[[ TASK MATERIAL, beginning ]]
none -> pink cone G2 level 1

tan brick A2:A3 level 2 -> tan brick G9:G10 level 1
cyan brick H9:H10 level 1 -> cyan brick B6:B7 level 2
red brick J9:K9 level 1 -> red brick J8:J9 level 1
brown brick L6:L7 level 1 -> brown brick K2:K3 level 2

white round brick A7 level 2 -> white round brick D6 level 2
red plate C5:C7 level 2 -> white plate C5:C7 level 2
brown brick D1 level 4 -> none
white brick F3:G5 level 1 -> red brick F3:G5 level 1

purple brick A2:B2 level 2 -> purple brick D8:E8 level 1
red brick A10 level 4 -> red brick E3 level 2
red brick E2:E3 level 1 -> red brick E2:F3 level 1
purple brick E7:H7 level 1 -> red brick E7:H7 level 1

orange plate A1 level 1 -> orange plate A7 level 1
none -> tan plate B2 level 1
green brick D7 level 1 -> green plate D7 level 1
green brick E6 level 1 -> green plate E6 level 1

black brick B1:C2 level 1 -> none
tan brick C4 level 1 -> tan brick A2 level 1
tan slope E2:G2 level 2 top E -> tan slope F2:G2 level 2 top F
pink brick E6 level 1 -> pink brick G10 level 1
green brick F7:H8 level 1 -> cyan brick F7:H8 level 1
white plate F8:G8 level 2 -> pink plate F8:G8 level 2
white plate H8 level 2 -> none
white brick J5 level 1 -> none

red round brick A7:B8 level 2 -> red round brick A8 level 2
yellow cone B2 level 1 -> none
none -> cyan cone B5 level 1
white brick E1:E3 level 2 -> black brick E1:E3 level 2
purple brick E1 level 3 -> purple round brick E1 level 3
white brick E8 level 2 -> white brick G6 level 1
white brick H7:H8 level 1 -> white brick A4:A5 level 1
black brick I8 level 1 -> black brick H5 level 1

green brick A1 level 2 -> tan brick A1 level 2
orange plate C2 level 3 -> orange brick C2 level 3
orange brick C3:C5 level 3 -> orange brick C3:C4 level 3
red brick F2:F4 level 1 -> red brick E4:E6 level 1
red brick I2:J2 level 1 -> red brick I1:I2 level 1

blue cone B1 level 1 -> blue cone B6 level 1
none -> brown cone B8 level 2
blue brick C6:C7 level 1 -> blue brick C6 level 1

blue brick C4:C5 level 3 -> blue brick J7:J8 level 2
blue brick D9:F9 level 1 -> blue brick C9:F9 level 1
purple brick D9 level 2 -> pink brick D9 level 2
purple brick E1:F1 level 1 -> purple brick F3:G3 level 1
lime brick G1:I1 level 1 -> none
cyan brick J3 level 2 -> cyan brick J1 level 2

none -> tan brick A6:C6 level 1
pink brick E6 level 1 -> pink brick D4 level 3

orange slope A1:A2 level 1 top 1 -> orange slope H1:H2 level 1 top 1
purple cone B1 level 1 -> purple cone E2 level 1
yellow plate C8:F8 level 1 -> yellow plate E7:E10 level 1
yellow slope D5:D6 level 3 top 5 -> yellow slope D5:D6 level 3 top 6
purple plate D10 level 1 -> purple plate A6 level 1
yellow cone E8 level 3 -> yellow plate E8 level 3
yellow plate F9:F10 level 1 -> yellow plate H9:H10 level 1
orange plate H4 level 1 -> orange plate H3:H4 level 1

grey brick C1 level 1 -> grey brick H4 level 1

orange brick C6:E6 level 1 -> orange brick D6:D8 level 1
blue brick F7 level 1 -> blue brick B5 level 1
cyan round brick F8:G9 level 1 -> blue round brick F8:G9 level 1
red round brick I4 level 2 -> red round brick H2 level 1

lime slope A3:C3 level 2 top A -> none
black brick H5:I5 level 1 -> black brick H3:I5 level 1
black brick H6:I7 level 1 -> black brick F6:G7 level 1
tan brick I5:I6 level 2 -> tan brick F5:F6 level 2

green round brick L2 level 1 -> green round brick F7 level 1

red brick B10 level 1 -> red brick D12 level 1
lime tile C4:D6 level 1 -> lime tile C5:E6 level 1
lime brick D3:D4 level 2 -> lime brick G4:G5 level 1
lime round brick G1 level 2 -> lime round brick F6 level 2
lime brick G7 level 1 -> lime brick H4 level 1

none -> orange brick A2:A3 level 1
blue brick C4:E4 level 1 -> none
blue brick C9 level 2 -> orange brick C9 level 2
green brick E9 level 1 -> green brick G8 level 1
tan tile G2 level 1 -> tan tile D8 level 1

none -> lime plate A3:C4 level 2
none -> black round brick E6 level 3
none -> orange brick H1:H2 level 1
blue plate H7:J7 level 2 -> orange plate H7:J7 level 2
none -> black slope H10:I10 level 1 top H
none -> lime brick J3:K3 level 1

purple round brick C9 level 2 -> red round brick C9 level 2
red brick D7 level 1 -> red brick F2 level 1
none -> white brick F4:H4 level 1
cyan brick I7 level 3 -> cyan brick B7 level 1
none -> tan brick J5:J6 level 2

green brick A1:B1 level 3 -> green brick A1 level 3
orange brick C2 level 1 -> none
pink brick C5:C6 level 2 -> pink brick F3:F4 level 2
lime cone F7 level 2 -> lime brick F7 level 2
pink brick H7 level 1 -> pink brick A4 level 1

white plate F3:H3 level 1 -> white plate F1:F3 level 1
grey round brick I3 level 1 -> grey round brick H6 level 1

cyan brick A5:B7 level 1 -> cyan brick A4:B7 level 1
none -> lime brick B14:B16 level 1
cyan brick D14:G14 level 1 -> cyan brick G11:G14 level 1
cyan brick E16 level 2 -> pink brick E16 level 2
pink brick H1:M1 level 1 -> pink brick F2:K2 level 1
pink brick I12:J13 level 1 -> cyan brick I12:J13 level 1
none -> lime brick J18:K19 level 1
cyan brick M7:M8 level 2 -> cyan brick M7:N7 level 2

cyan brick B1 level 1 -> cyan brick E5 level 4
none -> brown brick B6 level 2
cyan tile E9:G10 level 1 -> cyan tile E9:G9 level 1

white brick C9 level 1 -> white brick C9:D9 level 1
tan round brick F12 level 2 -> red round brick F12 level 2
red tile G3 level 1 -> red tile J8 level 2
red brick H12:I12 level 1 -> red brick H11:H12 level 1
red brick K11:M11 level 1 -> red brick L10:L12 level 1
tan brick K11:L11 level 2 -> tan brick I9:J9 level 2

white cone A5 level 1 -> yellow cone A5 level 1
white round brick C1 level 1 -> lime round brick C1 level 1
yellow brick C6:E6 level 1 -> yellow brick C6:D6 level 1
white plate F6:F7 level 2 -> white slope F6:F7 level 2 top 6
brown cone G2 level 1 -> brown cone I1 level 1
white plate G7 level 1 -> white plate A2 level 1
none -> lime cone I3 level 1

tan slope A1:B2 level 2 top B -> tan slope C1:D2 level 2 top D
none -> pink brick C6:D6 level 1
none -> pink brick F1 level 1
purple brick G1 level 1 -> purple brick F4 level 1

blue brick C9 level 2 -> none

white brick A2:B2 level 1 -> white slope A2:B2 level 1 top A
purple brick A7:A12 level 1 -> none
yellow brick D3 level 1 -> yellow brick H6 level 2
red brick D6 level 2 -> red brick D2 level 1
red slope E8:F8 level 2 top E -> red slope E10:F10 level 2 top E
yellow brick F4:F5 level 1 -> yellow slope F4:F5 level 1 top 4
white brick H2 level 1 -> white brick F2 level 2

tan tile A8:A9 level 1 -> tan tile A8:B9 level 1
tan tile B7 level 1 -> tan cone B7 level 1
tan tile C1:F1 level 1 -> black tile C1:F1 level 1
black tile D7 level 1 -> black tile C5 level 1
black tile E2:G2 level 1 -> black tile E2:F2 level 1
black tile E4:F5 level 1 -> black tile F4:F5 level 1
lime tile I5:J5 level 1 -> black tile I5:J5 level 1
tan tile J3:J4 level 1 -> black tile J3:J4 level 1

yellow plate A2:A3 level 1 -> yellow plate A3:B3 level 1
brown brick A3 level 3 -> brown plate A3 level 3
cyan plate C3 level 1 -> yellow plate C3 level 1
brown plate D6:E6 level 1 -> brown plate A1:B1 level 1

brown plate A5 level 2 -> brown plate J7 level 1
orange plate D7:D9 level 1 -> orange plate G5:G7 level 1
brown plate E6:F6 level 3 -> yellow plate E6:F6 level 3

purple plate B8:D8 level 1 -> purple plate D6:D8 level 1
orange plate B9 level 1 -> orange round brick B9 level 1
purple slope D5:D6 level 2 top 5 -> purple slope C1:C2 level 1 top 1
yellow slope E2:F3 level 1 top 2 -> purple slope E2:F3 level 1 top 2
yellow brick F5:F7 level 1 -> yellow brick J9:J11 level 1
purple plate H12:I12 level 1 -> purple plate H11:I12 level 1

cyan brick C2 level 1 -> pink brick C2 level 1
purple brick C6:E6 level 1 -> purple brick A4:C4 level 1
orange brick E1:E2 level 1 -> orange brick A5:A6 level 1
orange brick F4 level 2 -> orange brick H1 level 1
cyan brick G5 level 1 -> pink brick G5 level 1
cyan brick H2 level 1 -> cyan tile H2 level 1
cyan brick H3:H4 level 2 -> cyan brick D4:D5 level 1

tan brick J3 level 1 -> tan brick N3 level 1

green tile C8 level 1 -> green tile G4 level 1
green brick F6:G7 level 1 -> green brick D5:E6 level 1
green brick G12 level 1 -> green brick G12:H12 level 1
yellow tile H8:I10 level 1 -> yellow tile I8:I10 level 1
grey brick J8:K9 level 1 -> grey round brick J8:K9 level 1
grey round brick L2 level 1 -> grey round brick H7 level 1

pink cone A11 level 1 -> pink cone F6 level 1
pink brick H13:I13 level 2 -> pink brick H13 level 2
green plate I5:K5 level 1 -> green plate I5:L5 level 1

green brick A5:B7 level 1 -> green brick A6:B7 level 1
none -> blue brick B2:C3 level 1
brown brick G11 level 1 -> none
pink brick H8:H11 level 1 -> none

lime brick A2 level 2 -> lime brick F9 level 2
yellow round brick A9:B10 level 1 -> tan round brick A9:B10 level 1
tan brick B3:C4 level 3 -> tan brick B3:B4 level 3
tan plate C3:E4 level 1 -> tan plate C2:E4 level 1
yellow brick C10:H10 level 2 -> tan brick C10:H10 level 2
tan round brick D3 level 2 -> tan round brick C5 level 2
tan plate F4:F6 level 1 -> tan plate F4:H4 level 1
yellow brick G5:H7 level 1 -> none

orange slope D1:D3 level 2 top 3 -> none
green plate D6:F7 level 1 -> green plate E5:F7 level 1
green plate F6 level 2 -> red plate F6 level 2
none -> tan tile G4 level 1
[[ TASK MATERIAL, end ]]
Return a word-for-word copy of the lines above from the one holding "yellow brick D3" through the one holding "tan tile B7 level 1 -> tan cone B7 level 1", with both of them included and nothing besides.

__RESPONSE TO THE TASK__.
yellow brick D3 level 1 -> yellow brick H6 level 2
red brick D6 level 2 -> red brick D2 level 1
red slope E8:F8 level 2 top E -> red slope E10:F10 level 2 top E
yellow brick F4:F5 level 1 -> yellow slope F4:F5 level 1 top 4
white brick H2 level 1 -> white brick F2 level 2

tan tile A8:A9 level 1 -> tan tile A8:B9 level 1
tan tile B7 level 1 -> tan cone B7 level 1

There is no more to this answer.